**What the exercise asks:**
Begin with the line holding "cyan square: (263, 169)" and end with the last line of the records below. Set down exactly those lines and leave out every picture.

**Dataset entries:**
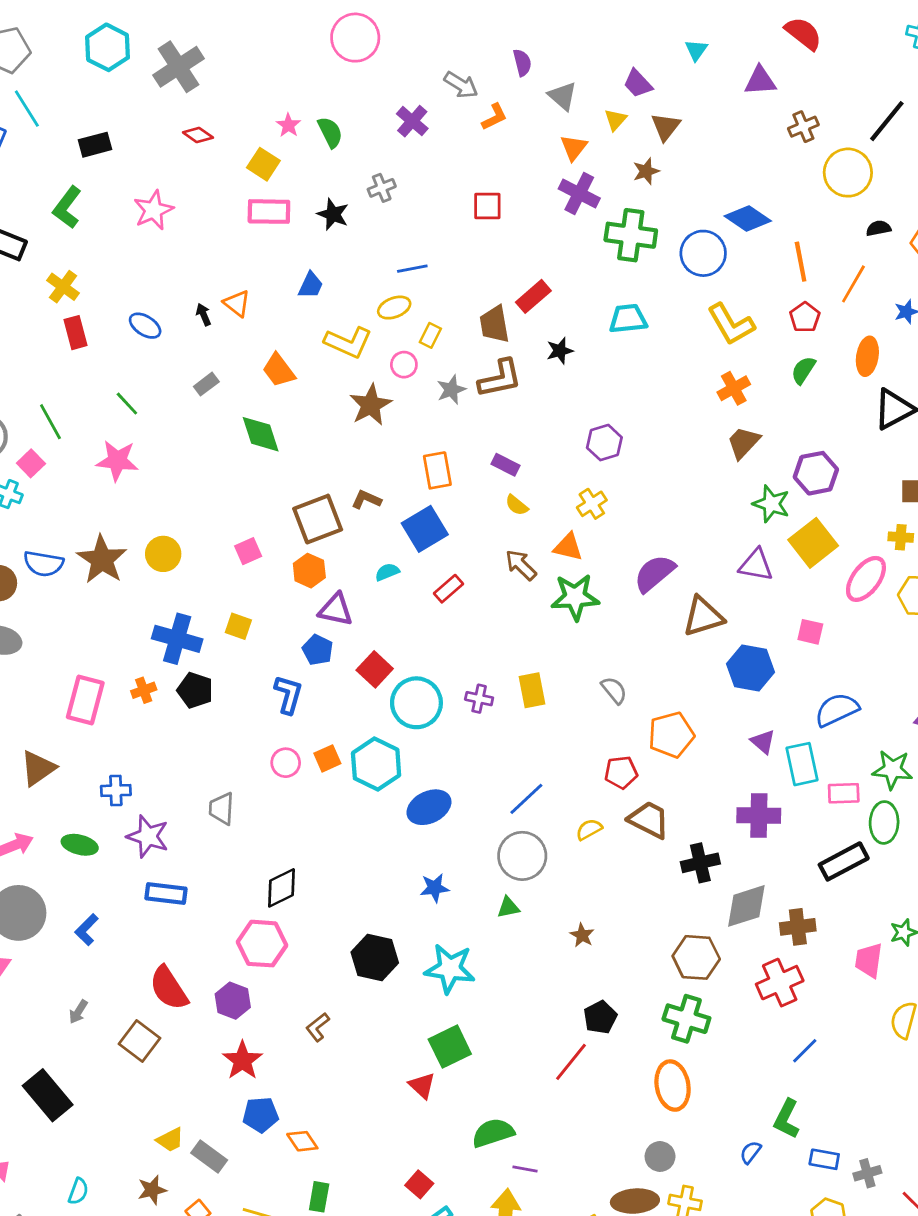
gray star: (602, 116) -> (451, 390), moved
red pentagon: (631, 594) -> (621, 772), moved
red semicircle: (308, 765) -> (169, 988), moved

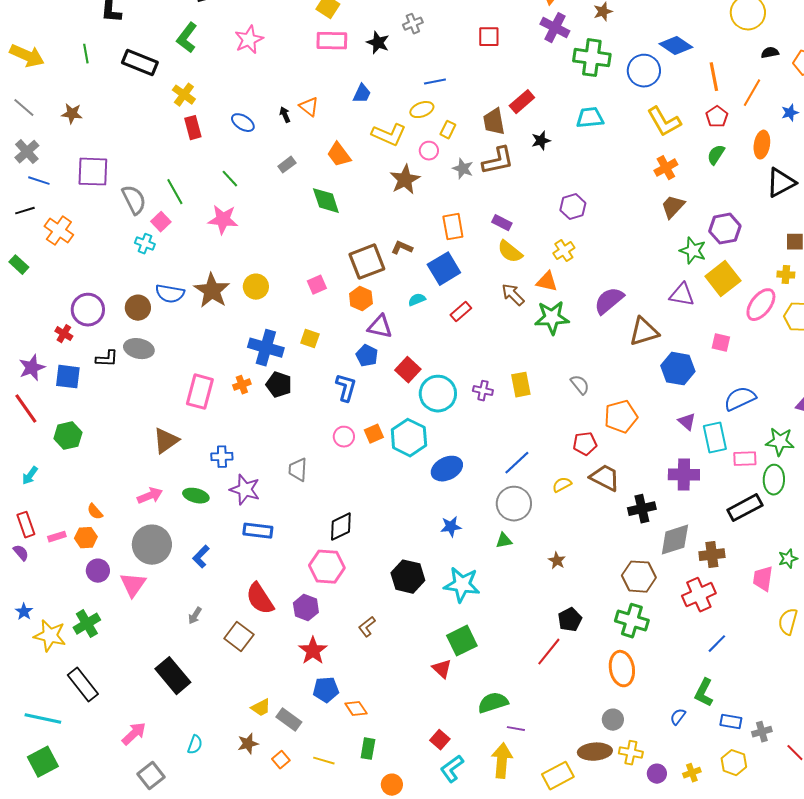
gray star: (451, 390) -> (463, 169), turned -30
yellow semicircle: (517, 505) -> (510, 252), size x1.5

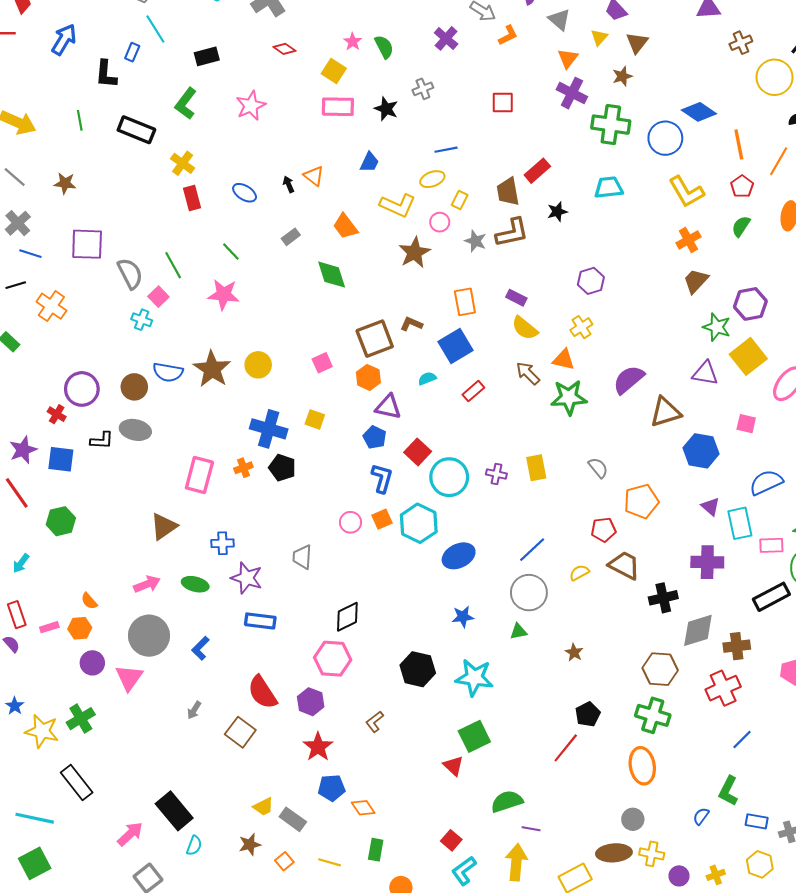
blue L-shape: (346, 388) -> (382, 478), moved
black rectangle: (173, 676) -> (174, 811), moved

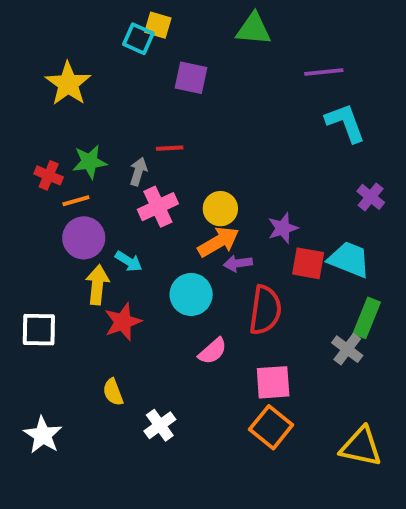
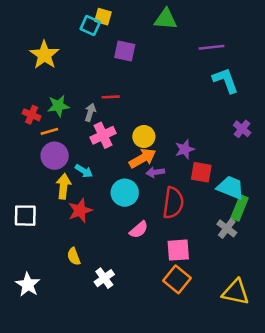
cyan trapezoid: (349, 259) -> (231, 188), moved

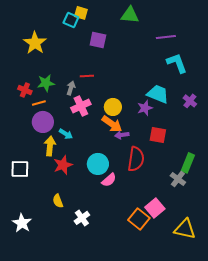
purple star: (185, 149) -> (145, 108), moved
orange arrow: (143, 158) -> (112, 124), turned 65
cyan trapezoid: (231, 188) -> (158, 94), moved
cyan circle: (125, 193) -> (98, 164), moved
pink square: (178, 250) -> (155, 208), moved, turned -36

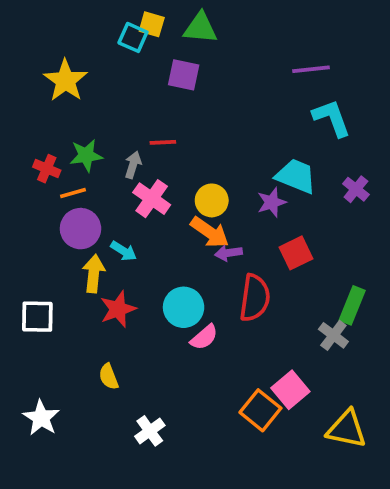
green triangle: (130, 15) -> (200, 28), moved
pink cross: (81, 106) -> (152, 199), turned -30
red square: (158, 135) -> (296, 253), turned -36
white cross: (82, 218) -> (150, 431), moved

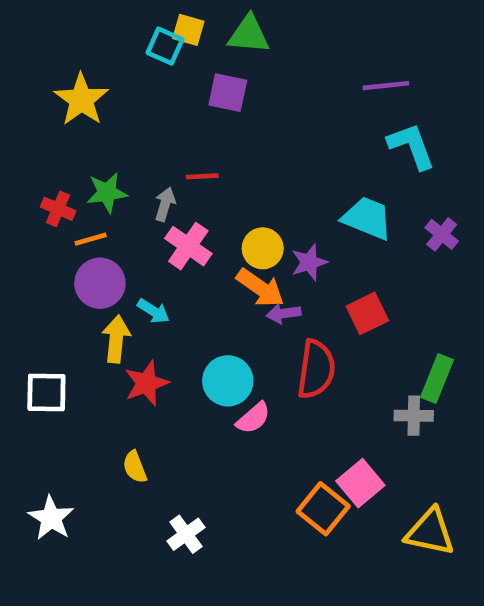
purple star: (272, 202) -> (309, 262), moved
gray cross: (333, 335) -> (414, 416), turned -36

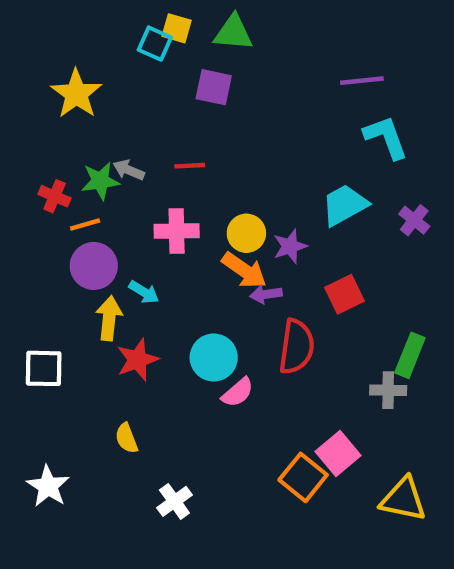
gray arrow: (165, 204) -> (129, 170), moved, turned -84
cyan trapezoid: (367, 218) -> (344, 205), turned -51
pink cross: (188, 246) -> (177, 231), turned -36

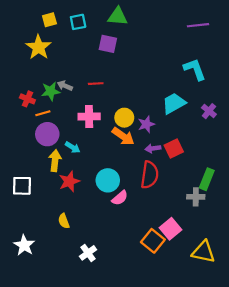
yellow square: (177, 28) -> (49, 20), moved, turned -32
cyan square: (155, 44) -> (78, 22), turned -35
purple line: (362, 81) -> (198, 25), moved
purple arrow: (266, 294) -> (153, 148), moved

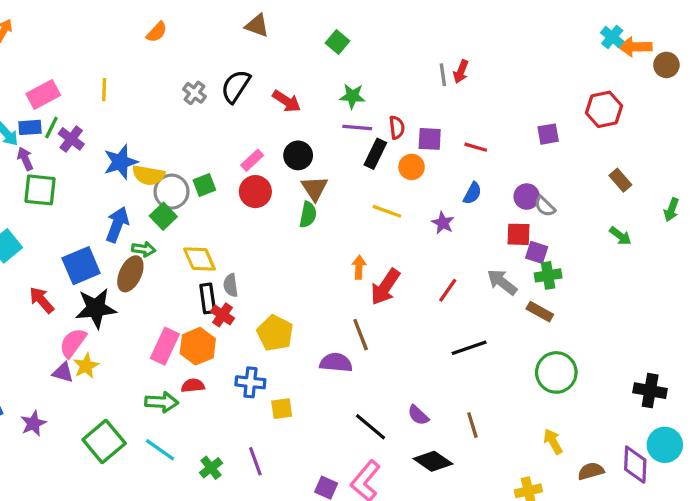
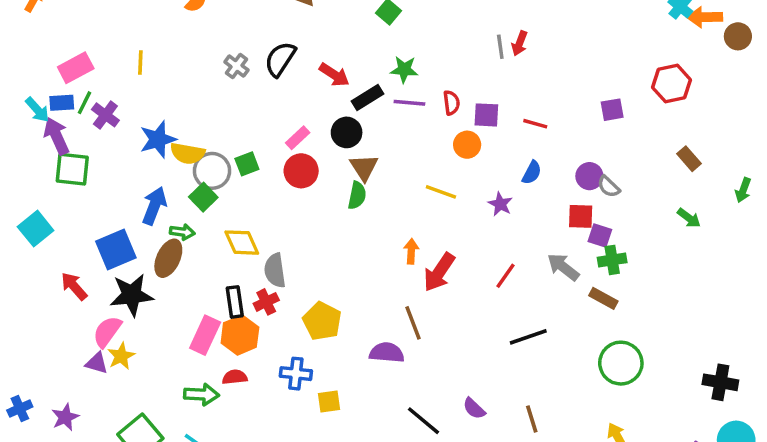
black rectangle: (375, 154) -> (368, 97), moved, turned 32
purple arrow: (25, 159) -> (57, 136), size x1.5
gray semicircle: (231, 285) -> (275, 270), size x1.4
black rectangle: (208, 298) -> (235, 302), moved
red cross: (222, 315) -> (266, 302), turned 30

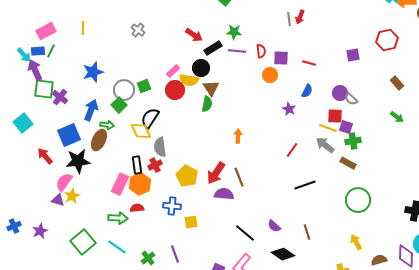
black semicircle: (280, 59) -> (150, 118), moved
purple cross: (105, 115) -> (60, 97), moved
yellow semicircle: (188, 153) -> (189, 80), moved
yellow line: (441, 192) -> (328, 128), moved
red arrow: (439, 272) -> (216, 173), moved

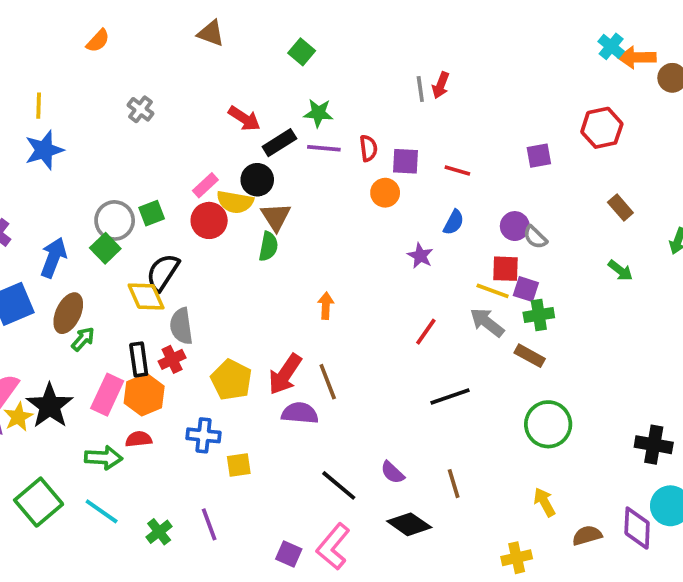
blue star: (93, 72) -> (44, 150), moved
green arrow: (107, 125) -> (83, 339), moved, turned -56
black star: (78, 161) -> (50, 406), moved, turned -30

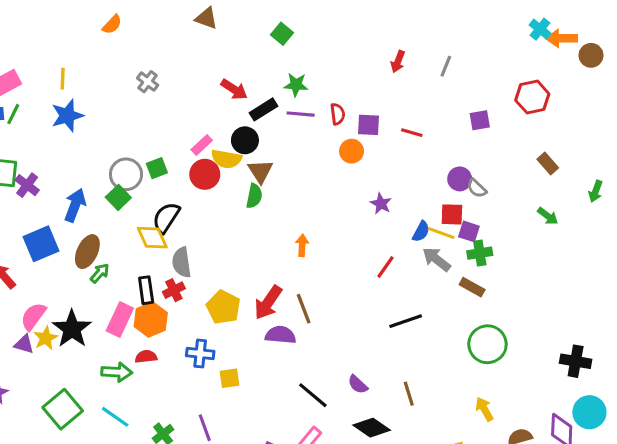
gray line: (420, 89) -> (446, 66), moved, turned 30
blue semicircle: (454, 222) -> (421, 231), moved

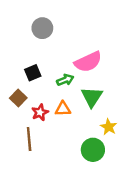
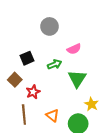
gray circle: (42, 28) -> (49, 26), moved
pink semicircle: (88, 62) -> (74, 49), size x0.6
orange triangle: (63, 109) -> (53, 115), moved, turned 40

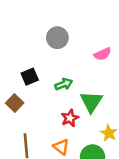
pink semicircle: (74, 49) -> (103, 54), moved
red star: (33, 92) -> (70, 118), moved

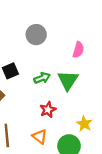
pink semicircle: (103, 54) -> (78, 50), turned -49
green triangle: (91, 102) -> (68, 80), moved

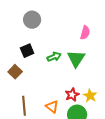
gray circle: (36, 35) -> (32, 20), moved
red star: (48, 110) -> (72, 95), moved

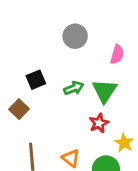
gray circle: (32, 20) -> (75, 36), moved
red star: (72, 95) -> (99, 123), moved

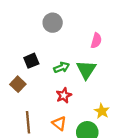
gray circle: (75, 36) -> (53, 23), moved
red star: (99, 123) -> (64, 95), moved

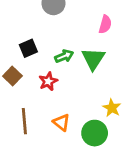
red star: (64, 95) -> (48, 81), moved

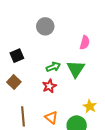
black square: (28, 48) -> (17, 56), moved
red star: (48, 81) -> (49, 86), moved

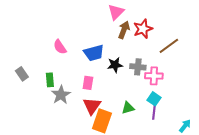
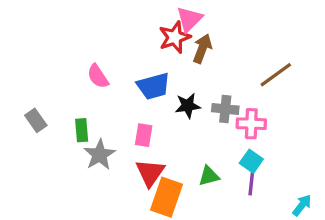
red star: (143, 29) -> (175, 37), moved

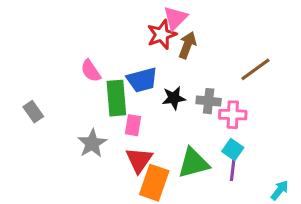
green rectangle: (82, 130) -> (116, 98), moved, size x1.6
green triangle: (209, 176) -> (193, 163), size x1.6

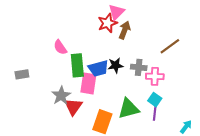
blue trapezoid: (142, 80) -> (98, 68), moved
gray rectangle: (33, 112) -> (22, 74), turned -64
pink rectangle: (133, 125) -> (88, 83), size x1.5
red triangle: (139, 160) -> (73, 107), moved

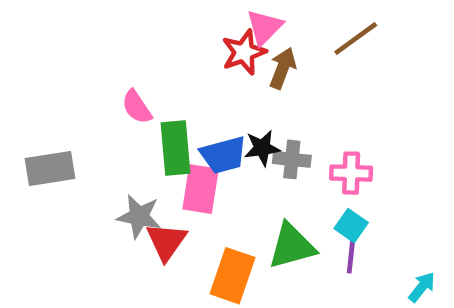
brown line: (170, 46) -> (356, 39), moved
gray cross: (139, 67) -> (292, 159), moved
gray rectangle: (22, 74) -> (50, 169), size x1.5
gray star: (61, 96) -> (139, 216), turned -30

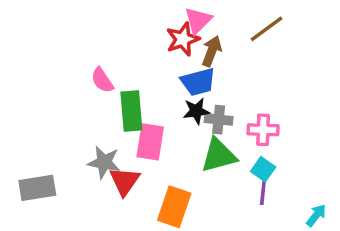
blue trapezoid: (223, 155) -> (198, 82), moved
gray rectangle: (50, 169) -> (37, 188), moved
green triangle: (292, 246) -> (219, 155), moved

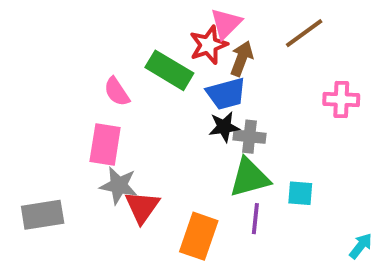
green rectangle: (131, 111) -> (169, 70), moved, turned -54
pink cross: (263, 130) -> (341, 100), moved
pink rectangle: (150, 142) -> (105, 144), moved
cyan square: (263, 169) -> (300, 193), turned -30
purple line: (263, 191) -> (255, 219), moved

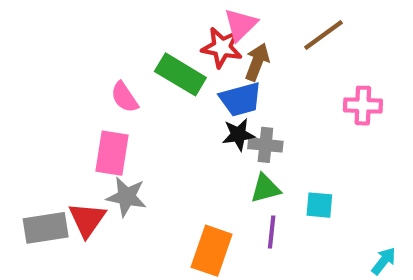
red star: (208, 45) -> (222, 47), turned 30
green triangle: (249, 178) -> (265, 188), size x0.7
red triangle: (142, 207) -> (87, 220), moved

**The answer:**
cyan square: (263, 169) -> (300, 193), turned -30
purple line: (263, 191) -> (255, 219), moved

red star: (208, 45) -> (222, 47), turned 30
green triangle: (249, 178) -> (265, 188), size x0.7
red triangle: (142, 207) -> (87, 220), moved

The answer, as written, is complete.